_Record set_.
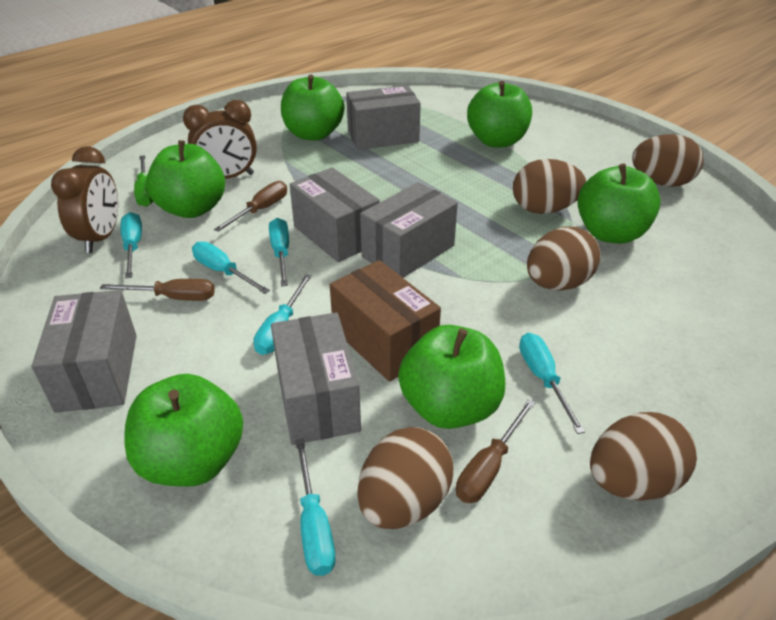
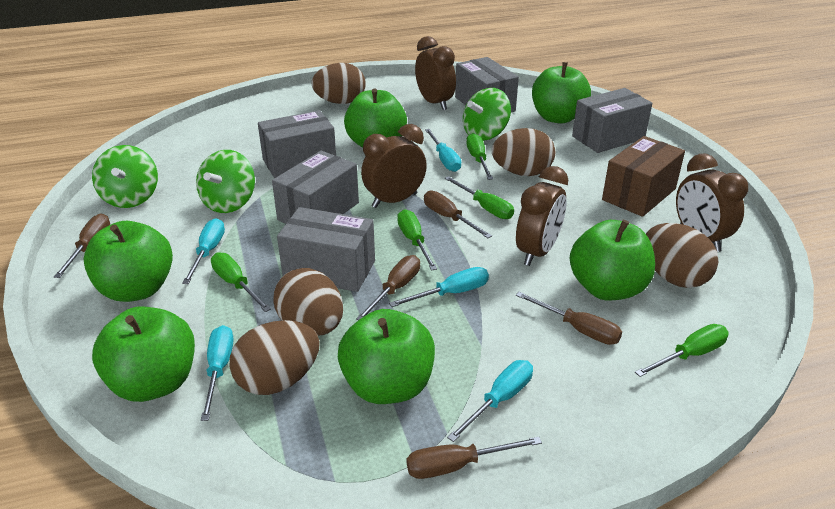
brown clock: 2 -> 4
brown screwdriver: 3 -> 5
green screwdriver: 1 -> 5
green spinning top: 0 -> 3
turquoise screwdriver: 6 -> 5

_About this task_. Return, without any change, the lines from the one holding "green spinning top: 0 -> 3" through the end of the listing, and only those.

_Exercise result_.
green spinning top: 0 -> 3
turquoise screwdriver: 6 -> 5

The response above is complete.